**Exercise prompt:** Where a picture appears, skip it; print everything else in the records exactly as it stands.
*** Exercise inputs
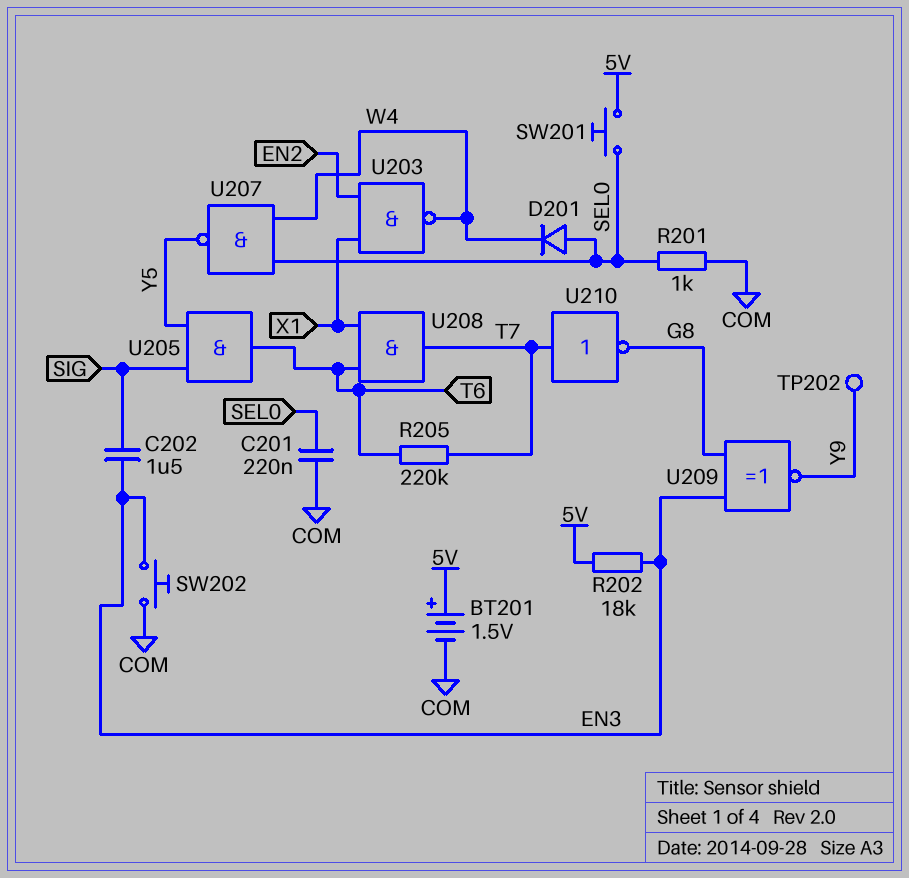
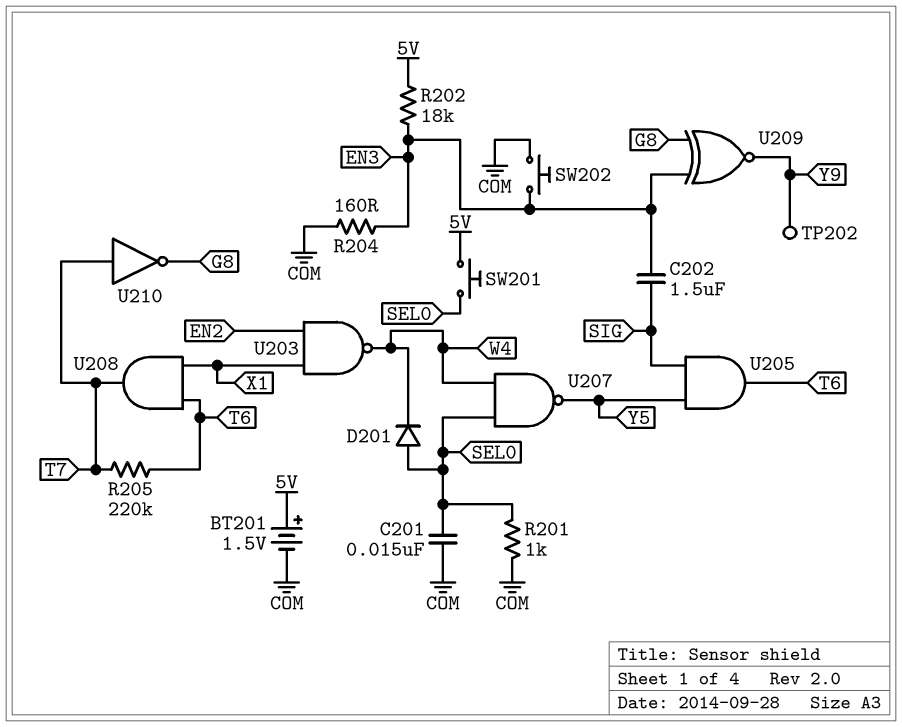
C201: 220nF (COM, SEL0) -> 15nF (COM, SEL0)
R204: none -> 160 (COM, EN3)

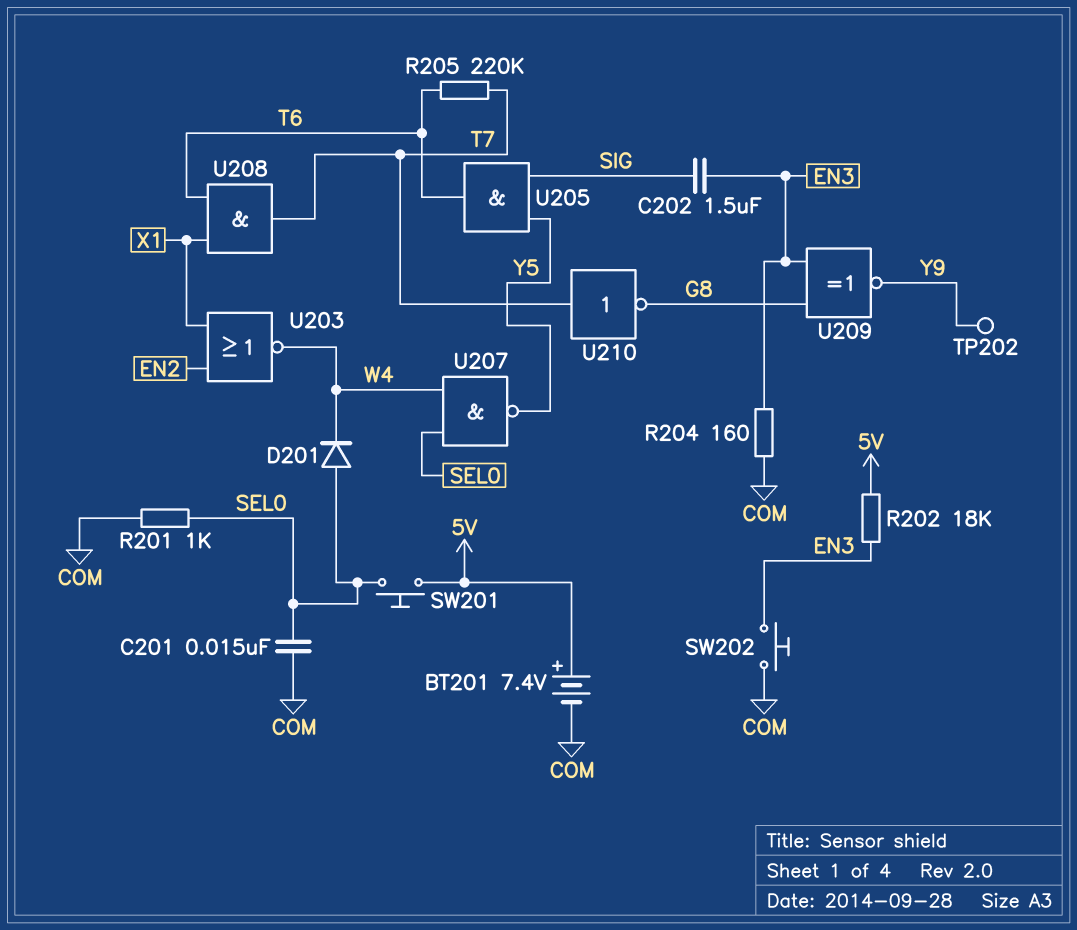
BT201: 1.5V (plus 5V, minus COM) -> 7.4V (plus 5V, minus COM)
U203: NAND (in EN2, in X1, out W4) -> NOR (in EN2, in X1, out W4)

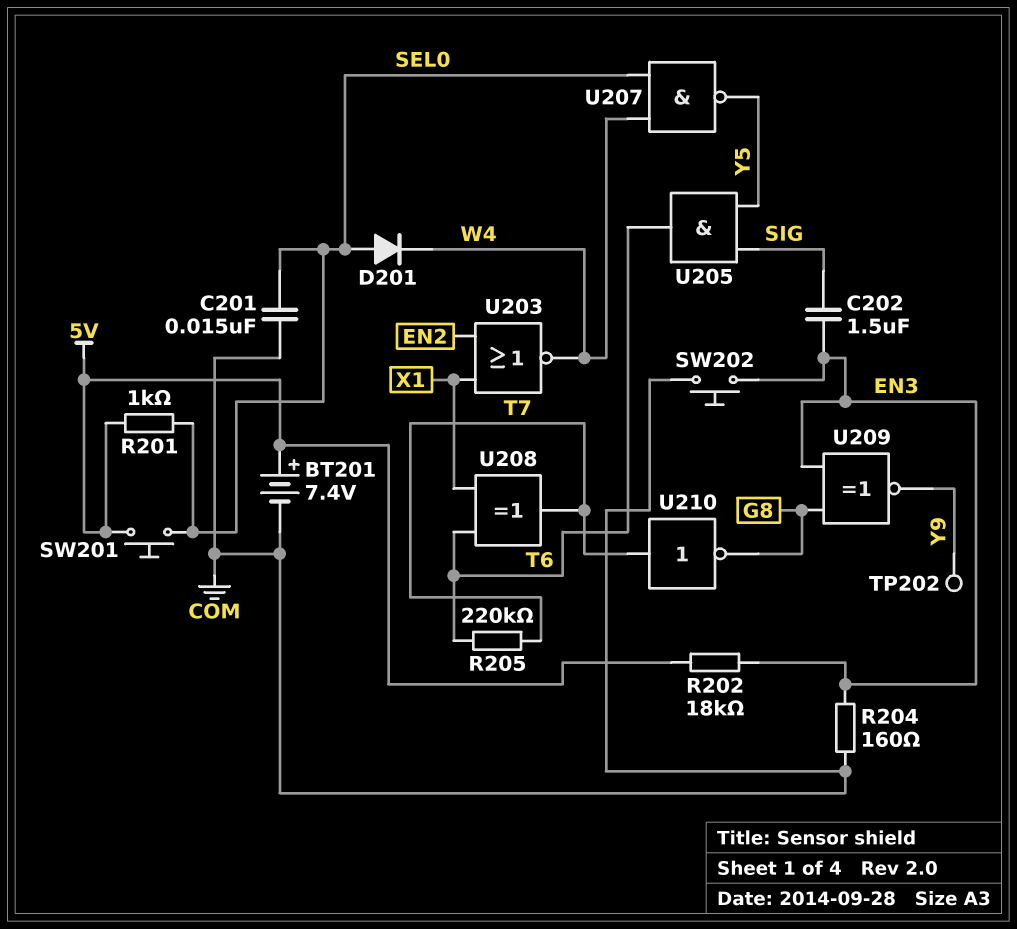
R201: 1k (COM, SEL0) -> 1k (5V, SEL0)
U208: AND (in T6, in X1, out T7) -> XOR (in T6, in X1, out T7)

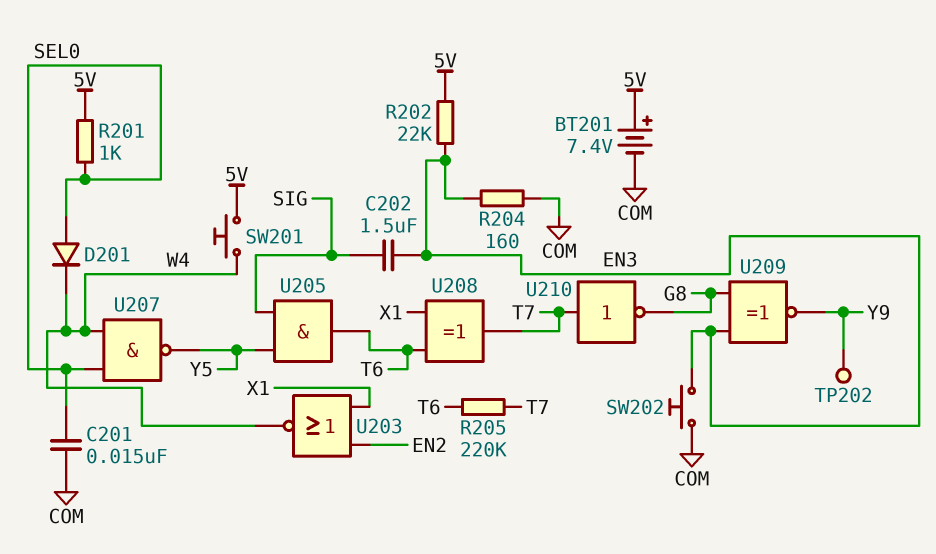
R202: 18k (5V, EN3) -> 22k (5V, EN3)
SW201: button (5V, SEL0) -> button (5V, W4)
******
**The answer:**
C201: 220nF (COM, SEL0) -> 15nF (COM, SEL0)
R204: none -> 160 (COM, EN3)

BT201: 1.5V (plus 5V, minus COM) -> 7.4V (plus 5V, minus COM)
U203: NAND (in EN2, in X1, out W4) -> NOR (in EN2, in X1, out W4)

R201: 1k (COM, SEL0) -> 1k (5V, SEL0)
U208: AND (in T6, in X1, out T7) -> XOR (in T6, in X1, out T7)

R202: 18k (5V, EN3) -> 22k (5V, EN3)
SW201: button (5V, SEL0) -> button (5V, W4)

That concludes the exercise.